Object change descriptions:
□ □ □ □

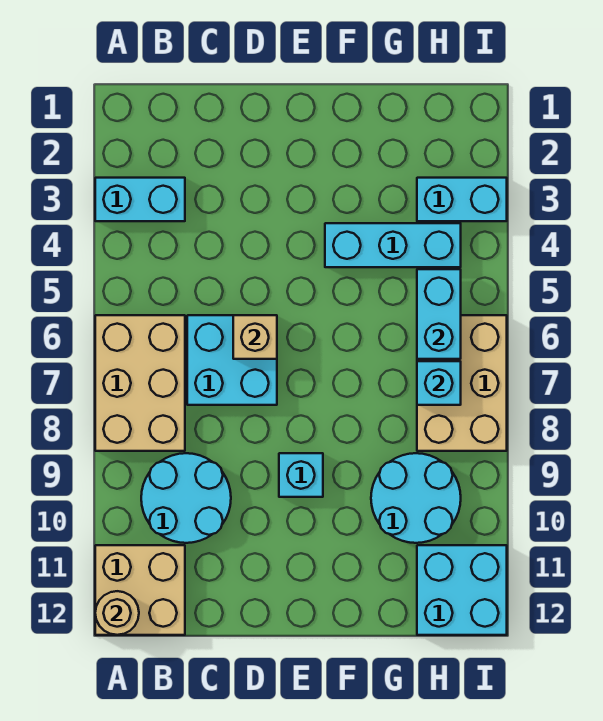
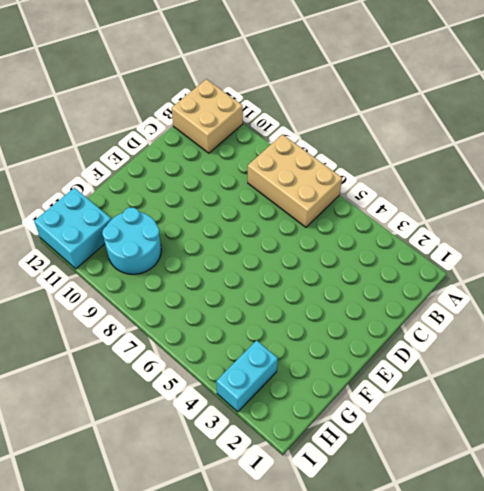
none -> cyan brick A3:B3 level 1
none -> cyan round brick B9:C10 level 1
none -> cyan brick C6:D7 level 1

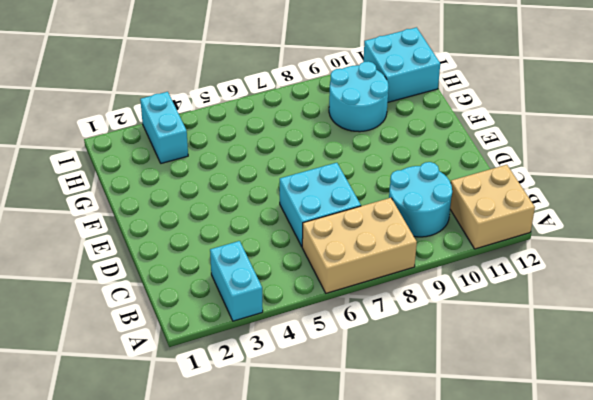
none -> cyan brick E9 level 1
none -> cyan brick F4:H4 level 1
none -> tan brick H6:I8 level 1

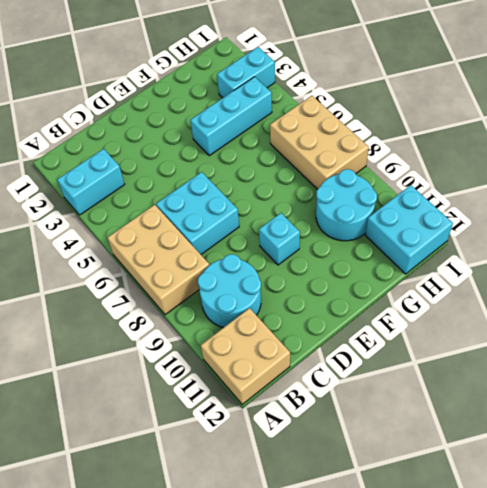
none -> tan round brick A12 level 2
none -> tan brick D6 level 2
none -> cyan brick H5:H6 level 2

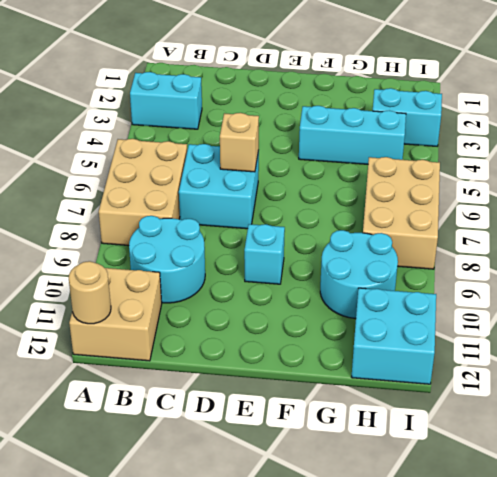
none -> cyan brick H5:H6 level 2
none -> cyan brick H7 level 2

□ □ □ □

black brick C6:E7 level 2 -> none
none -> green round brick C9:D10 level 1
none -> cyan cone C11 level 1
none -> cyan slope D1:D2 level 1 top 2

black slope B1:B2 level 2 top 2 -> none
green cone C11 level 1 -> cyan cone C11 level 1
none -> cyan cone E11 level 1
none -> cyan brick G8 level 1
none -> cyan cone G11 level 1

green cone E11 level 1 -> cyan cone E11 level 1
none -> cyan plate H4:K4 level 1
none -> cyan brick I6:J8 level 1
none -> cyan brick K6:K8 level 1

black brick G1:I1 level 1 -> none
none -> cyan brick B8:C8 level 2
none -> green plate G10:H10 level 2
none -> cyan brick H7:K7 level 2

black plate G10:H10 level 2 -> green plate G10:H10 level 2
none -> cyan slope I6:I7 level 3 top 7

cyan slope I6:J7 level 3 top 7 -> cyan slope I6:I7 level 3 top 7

□ □ □ □

* Action item *
List every line above that contains the word "slope".

* Completed task *
none -> cyan slope D1:D2 level 1 top 2
black slope B1:B2 level 2 top 2 -> none
none -> cyan slope I6:I7 level 3 top 7
cyan slope I6:J7 level 3 top 7 -> cyan slope I6:I7 level 3 top 7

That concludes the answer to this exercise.